• [WHAT IS EXPECTED]: Give again, exactly as written, each line of the material below starting at the line that contains "blue rolling pin: 1 -> 0" and ending at the line that contains "yellow pawn: 2 -> 3". Both ends count, and no other line does.

• [DATASET ENTRIES]:
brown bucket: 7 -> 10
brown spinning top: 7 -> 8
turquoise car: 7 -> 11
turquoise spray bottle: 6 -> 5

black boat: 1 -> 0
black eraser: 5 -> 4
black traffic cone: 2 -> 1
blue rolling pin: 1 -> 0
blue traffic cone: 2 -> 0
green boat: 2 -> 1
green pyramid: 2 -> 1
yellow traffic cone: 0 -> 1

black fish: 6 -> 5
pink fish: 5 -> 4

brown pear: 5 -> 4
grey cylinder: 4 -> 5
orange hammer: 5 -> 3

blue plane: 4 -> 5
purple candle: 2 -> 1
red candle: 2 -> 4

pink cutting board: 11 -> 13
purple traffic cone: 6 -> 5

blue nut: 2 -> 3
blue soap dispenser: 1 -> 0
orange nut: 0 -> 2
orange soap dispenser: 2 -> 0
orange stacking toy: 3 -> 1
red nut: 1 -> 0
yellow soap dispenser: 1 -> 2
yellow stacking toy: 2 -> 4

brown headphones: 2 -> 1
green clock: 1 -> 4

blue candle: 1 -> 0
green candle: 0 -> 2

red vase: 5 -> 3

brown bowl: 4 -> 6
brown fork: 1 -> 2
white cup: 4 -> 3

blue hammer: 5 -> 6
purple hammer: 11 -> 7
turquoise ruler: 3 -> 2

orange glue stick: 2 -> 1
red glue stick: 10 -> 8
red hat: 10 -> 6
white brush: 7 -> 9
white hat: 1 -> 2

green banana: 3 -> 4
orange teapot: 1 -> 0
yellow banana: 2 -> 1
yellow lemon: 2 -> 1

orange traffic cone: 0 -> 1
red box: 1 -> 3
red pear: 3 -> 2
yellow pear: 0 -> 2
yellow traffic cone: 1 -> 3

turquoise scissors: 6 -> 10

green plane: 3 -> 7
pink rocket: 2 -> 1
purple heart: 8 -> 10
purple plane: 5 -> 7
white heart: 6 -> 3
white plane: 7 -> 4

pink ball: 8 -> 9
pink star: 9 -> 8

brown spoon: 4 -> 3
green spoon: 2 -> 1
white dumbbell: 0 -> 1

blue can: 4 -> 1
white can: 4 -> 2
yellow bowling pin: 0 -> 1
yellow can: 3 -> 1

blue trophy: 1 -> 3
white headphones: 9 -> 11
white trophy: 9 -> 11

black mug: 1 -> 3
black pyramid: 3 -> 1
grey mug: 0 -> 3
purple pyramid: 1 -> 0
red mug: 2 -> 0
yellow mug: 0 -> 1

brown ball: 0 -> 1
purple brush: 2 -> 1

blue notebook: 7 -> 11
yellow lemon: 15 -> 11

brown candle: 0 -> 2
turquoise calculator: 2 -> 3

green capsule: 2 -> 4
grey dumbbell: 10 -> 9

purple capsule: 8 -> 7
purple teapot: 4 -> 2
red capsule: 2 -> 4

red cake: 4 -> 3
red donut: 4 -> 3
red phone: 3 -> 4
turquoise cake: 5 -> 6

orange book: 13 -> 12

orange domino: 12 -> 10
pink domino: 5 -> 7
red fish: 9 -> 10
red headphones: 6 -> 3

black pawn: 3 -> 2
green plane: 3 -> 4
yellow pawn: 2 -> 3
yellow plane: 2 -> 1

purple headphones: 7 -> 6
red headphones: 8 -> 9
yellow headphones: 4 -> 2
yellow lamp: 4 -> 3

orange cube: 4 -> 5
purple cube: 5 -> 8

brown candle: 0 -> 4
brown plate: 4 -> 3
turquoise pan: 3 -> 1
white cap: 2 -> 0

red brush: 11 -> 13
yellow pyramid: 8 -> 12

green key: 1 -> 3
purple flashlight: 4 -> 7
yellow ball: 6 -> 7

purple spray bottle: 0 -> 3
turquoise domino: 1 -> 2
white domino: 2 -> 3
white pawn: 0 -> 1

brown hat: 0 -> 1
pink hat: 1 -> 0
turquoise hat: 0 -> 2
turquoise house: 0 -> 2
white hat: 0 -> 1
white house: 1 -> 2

• [TASK RESPONSE]:
blue rolling pin: 1 -> 0
blue traffic cone: 2 -> 0
green boat: 2 -> 1
green pyramid: 2 -> 1
yellow traffic cone: 0 -> 1

black fish: 6 -> 5
pink fish: 5 -> 4

brown pear: 5 -> 4
grey cylinder: 4 -> 5
orange hammer: 5 -> 3

blue plane: 4 -> 5
purple candle: 2 -> 1
red candle: 2 -> 4

pink cutting board: 11 -> 13
purple traffic cone: 6 -> 5

blue nut: 2 -> 3
blue soap dispenser: 1 -> 0
orange nut: 0 -> 2
orange soap dispenser: 2 -> 0
orange stacking toy: 3 -> 1
red nut: 1 -> 0
yellow soap dispenser: 1 -> 2
yellow stacking toy: 2 -> 4

brown headphones: 2 -> 1
green clock: 1 -> 4

blue candle: 1 -> 0
green candle: 0 -> 2

red vase: 5 -> 3

brown bowl: 4 -> 6
brown fork: 1 -> 2
white cup: 4 -> 3

blue hammer: 5 -> 6
purple hammer: 11 -> 7
turquoise ruler: 3 -> 2

orange glue stick: 2 -> 1
red glue stick: 10 -> 8
red hat: 10 -> 6
white brush: 7 -> 9
white hat: 1 -> 2

green banana: 3 -> 4
orange teapot: 1 -> 0
yellow banana: 2 -> 1
yellow lemon: 2 -> 1

orange traffic cone: 0 -> 1
red box: 1 -> 3
red pear: 3 -> 2
yellow pear: 0 -> 2
yellow traffic cone: 1 -> 3

turquoise scissors: 6 -> 10

green plane: 3 -> 7
pink rocket: 2 -> 1
purple heart: 8 -> 10
purple plane: 5 -> 7
white heart: 6 -> 3
white plane: 7 -> 4

pink ball: 8 -> 9
pink star: 9 -> 8

brown spoon: 4 -> 3
green spoon: 2 -> 1
white dumbbell: 0 -> 1

blue can: 4 -> 1
white can: 4 -> 2
yellow bowling pin: 0 -> 1
yellow can: 3 -> 1

blue trophy: 1 -> 3
white headphones: 9 -> 11
white trophy: 9 -> 11

black mug: 1 -> 3
black pyramid: 3 -> 1
grey mug: 0 -> 3
purple pyramid: 1 -> 0
red mug: 2 -> 0
yellow mug: 0 -> 1

brown ball: 0 -> 1
purple brush: 2 -> 1

blue notebook: 7 -> 11
yellow lemon: 15 -> 11

brown candle: 0 -> 2
turquoise calculator: 2 -> 3

green capsule: 2 -> 4
grey dumbbell: 10 -> 9

purple capsule: 8 -> 7
purple teapot: 4 -> 2
red capsule: 2 -> 4

red cake: 4 -> 3
red donut: 4 -> 3
red phone: 3 -> 4
turquoise cake: 5 -> 6

orange book: 13 -> 12

orange domino: 12 -> 10
pink domino: 5 -> 7
red fish: 9 -> 10
red headphones: 6 -> 3

black pawn: 3 -> 2
green plane: 3 -> 4
yellow pawn: 2 -> 3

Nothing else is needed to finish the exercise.